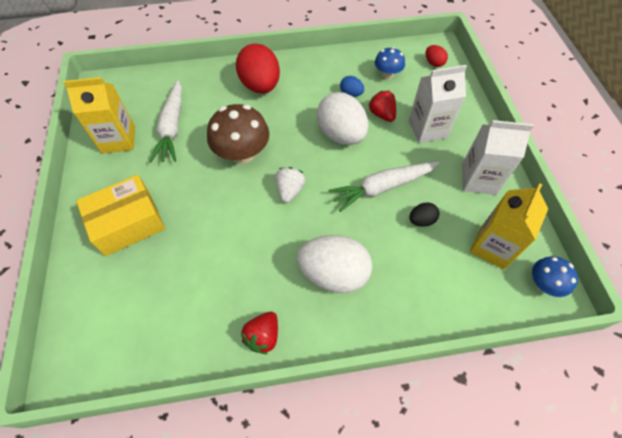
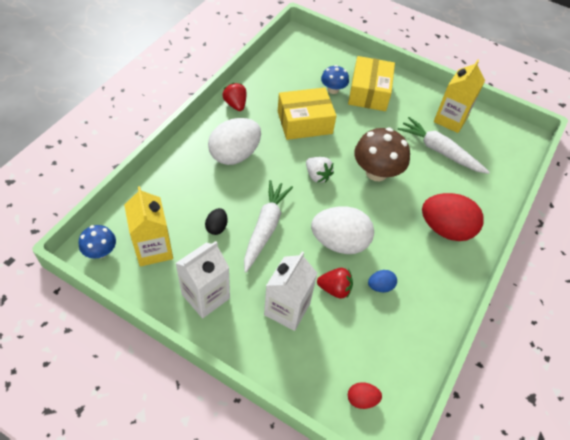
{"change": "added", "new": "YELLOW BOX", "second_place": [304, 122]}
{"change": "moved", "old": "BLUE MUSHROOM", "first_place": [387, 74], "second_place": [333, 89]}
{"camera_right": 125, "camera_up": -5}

===

THE TASK =>
If a line in the data contains the string "change", count it, then give the total and nothing else.

RESULT OF THE EXERCISE =>
2